* Begin STORED ROWS *

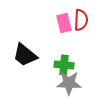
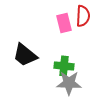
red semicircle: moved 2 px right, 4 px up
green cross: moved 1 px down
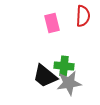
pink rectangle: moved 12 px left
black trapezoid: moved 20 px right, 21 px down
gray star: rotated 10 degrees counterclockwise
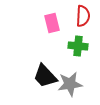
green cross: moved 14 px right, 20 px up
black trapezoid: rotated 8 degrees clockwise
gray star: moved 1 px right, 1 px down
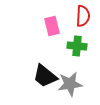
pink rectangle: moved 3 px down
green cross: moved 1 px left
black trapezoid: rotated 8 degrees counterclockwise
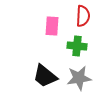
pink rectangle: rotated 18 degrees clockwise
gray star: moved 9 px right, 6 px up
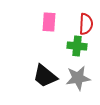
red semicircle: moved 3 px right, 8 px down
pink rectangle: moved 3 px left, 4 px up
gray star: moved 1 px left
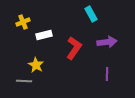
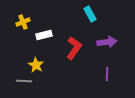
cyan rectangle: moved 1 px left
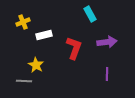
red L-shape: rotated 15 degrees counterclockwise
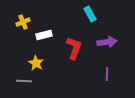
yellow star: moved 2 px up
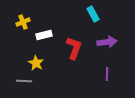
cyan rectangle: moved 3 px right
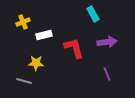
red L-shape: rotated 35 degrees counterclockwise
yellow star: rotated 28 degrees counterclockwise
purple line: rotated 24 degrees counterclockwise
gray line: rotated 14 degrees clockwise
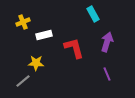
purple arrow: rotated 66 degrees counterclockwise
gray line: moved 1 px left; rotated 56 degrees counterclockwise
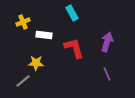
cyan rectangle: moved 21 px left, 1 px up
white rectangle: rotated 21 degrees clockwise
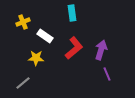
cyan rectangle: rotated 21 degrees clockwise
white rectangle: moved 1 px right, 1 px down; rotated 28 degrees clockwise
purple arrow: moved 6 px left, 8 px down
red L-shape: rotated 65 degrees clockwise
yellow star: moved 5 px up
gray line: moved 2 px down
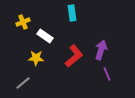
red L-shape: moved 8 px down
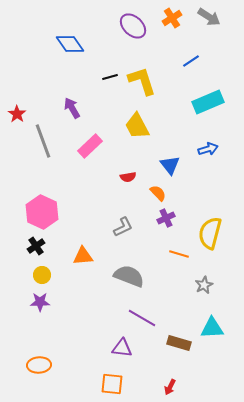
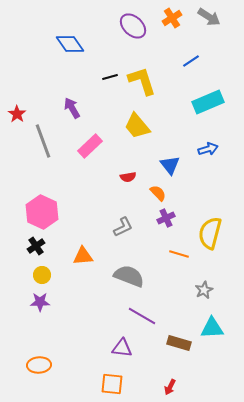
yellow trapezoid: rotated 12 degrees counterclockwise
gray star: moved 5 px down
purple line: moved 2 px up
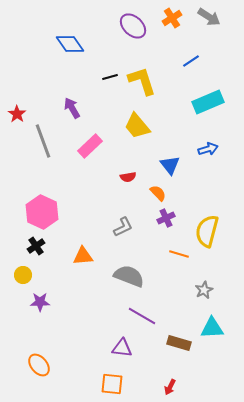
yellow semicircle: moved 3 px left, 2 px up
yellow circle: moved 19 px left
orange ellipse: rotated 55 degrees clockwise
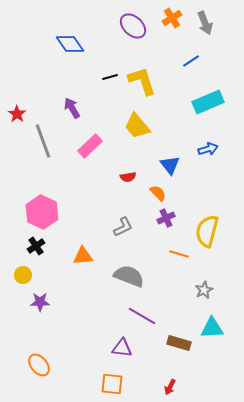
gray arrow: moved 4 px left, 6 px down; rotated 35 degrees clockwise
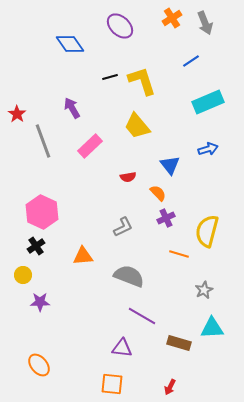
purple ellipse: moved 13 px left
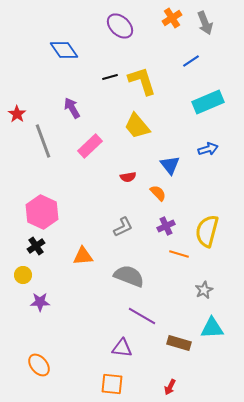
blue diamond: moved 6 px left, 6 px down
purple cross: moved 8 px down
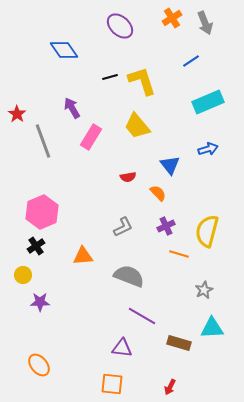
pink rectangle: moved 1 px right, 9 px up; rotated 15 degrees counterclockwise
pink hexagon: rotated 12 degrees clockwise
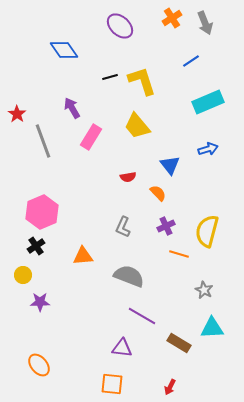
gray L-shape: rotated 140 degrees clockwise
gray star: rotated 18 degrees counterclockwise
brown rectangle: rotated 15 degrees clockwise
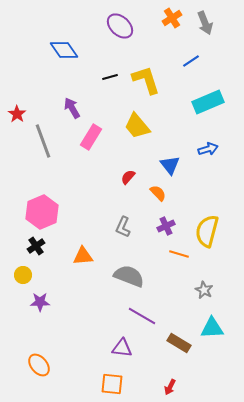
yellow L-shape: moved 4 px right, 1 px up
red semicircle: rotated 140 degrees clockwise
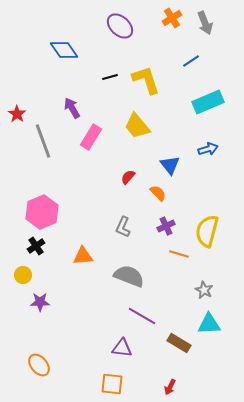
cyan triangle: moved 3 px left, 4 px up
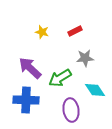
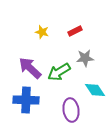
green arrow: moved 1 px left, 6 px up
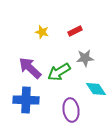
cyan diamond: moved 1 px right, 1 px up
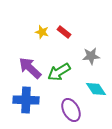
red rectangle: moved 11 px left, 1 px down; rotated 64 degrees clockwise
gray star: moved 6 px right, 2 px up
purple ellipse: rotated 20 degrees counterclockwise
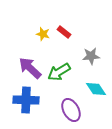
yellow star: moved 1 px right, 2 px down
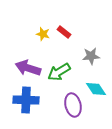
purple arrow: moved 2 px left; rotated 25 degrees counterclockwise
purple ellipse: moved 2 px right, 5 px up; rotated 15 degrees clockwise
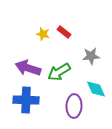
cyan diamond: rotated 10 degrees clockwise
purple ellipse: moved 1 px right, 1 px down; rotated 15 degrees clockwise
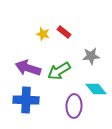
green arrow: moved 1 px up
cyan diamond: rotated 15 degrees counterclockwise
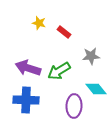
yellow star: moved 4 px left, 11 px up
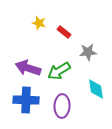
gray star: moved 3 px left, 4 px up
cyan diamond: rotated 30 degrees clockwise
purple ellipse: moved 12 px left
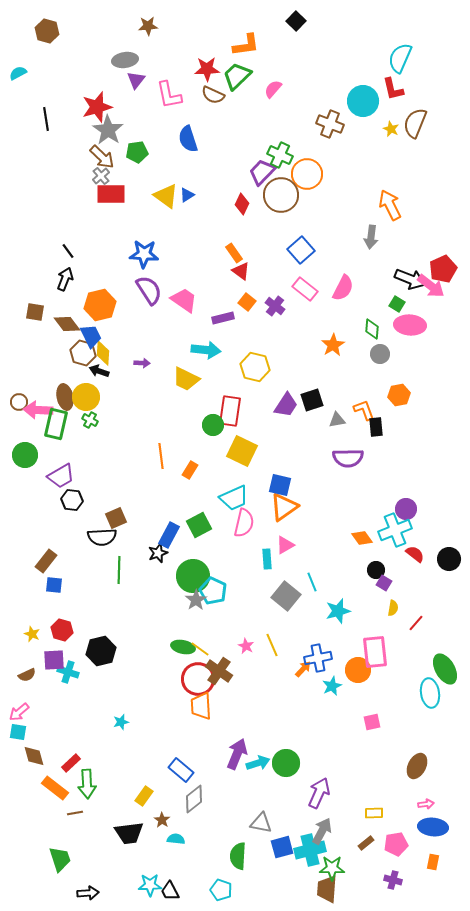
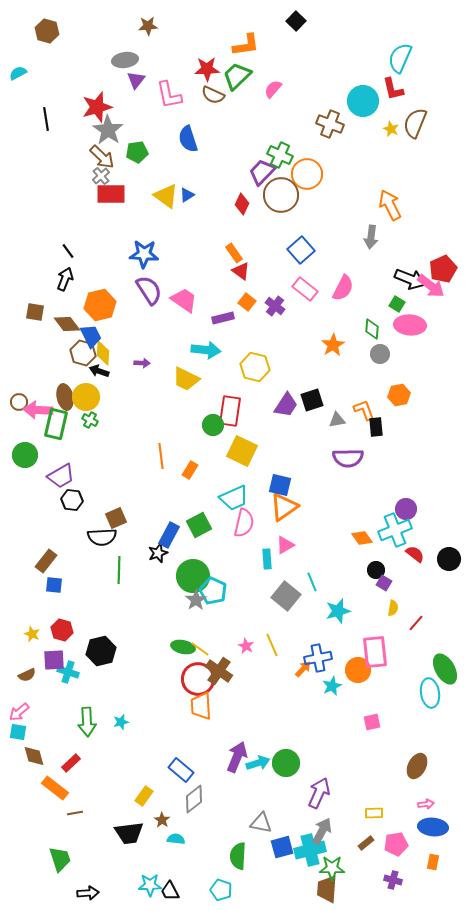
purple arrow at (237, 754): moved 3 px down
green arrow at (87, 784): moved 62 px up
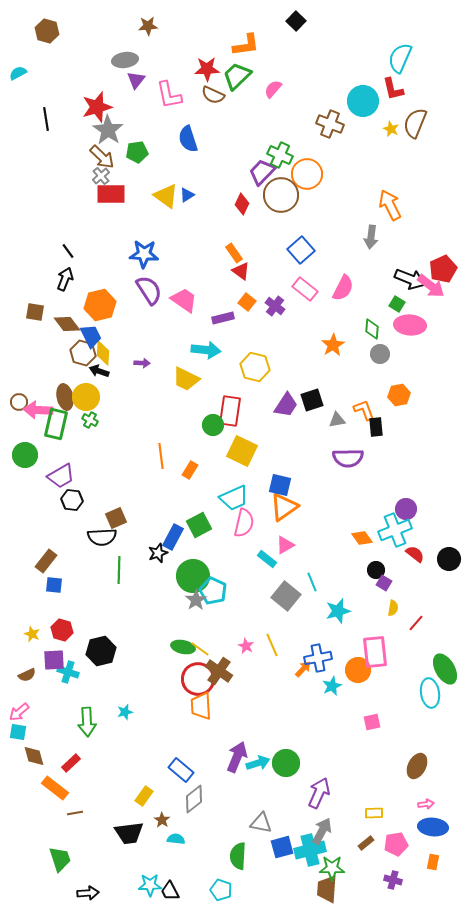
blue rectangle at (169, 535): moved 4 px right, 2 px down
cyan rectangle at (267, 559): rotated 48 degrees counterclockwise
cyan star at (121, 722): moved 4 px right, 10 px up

* End STORED ROWS *

GOAL
Please swap "purple ellipse" for "violet ellipse" throughout all the rows above, leaving everything else unchanged and omitting the picture lines from your answer.

CORRECT OUTPUT
red semicircle: moved 2 px right, 4 px up
green cross: moved 1 px down
pink rectangle: moved 12 px left
black trapezoid: moved 20 px right, 21 px down
gray star: rotated 10 degrees counterclockwise
green cross: moved 14 px right, 20 px up
black trapezoid: rotated 8 degrees clockwise
gray star: moved 1 px right, 1 px down
pink rectangle: moved 3 px down
green cross: moved 1 px left
black trapezoid: rotated 8 degrees counterclockwise
pink rectangle: rotated 18 degrees clockwise
gray star: moved 9 px right, 6 px up
red semicircle: moved 3 px right, 8 px down
pink rectangle: moved 3 px left, 4 px up
gray star: moved 1 px left
cyan rectangle: moved 1 px left
red L-shape: rotated 15 degrees counterclockwise
yellow star: moved 2 px up
cyan rectangle: moved 3 px right
red L-shape: rotated 35 degrees counterclockwise
yellow star: rotated 28 degrees counterclockwise
purple line: rotated 24 degrees counterclockwise
gray line: rotated 14 degrees clockwise
purple arrow: rotated 66 degrees counterclockwise
gray line: moved 1 px left; rotated 56 degrees counterclockwise
cyan rectangle: moved 21 px left, 1 px up
white rectangle: rotated 21 degrees clockwise
cyan rectangle: rotated 21 degrees clockwise
white rectangle: moved 1 px right, 1 px down; rotated 28 degrees clockwise
purple arrow: moved 6 px left, 8 px down
red L-shape: rotated 65 degrees clockwise
yellow star: moved 5 px up
gray line: moved 2 px down
red L-shape: moved 8 px down
yellow trapezoid: rotated 12 degrees counterclockwise
gray star: moved 5 px down
purple line: moved 2 px up
yellow semicircle: moved 3 px left, 2 px up
yellow circle: moved 19 px left
orange ellipse: rotated 55 degrees clockwise
gray arrow: moved 4 px left, 6 px down; rotated 35 degrees clockwise
violet ellipse: moved 13 px left
blue diamond: moved 6 px left, 6 px down
purple cross: moved 8 px down
pink rectangle: moved 1 px right, 9 px up; rotated 15 degrees counterclockwise
pink hexagon: rotated 12 degrees clockwise
gray L-shape: rotated 140 degrees clockwise
gray star: rotated 18 degrees counterclockwise
brown rectangle: rotated 15 degrees clockwise
yellow L-shape: moved 4 px right, 1 px up
red semicircle: rotated 140 degrees clockwise
cyan triangle: moved 3 px left, 4 px up
green arrow: moved 1 px left, 6 px up
cyan diamond: moved 1 px right, 1 px up
red rectangle: moved 11 px left, 1 px down; rotated 64 degrees clockwise
gray star: moved 6 px right, 2 px up
violet ellipse: rotated 20 degrees counterclockwise
yellow star: moved 1 px right, 2 px down
purple arrow: moved 2 px left; rotated 25 degrees counterclockwise
violet ellipse: moved 2 px right, 5 px up; rotated 15 degrees clockwise
cyan diamond: rotated 10 degrees clockwise
violet ellipse: moved 1 px right, 1 px down; rotated 15 degrees clockwise
green arrow: moved 1 px up
cyan diamond: rotated 15 degrees counterclockwise
yellow star: moved 4 px left, 11 px up
gray star: moved 3 px left, 4 px up
cyan diamond: rotated 30 degrees clockwise
violet ellipse: moved 12 px left
purple arrow at (237, 754): moved 3 px down
green arrow at (87, 784): moved 62 px up
blue rectangle at (169, 535): moved 4 px right, 2 px down
cyan rectangle at (267, 559): rotated 48 degrees counterclockwise
cyan star at (121, 722): moved 4 px right, 10 px up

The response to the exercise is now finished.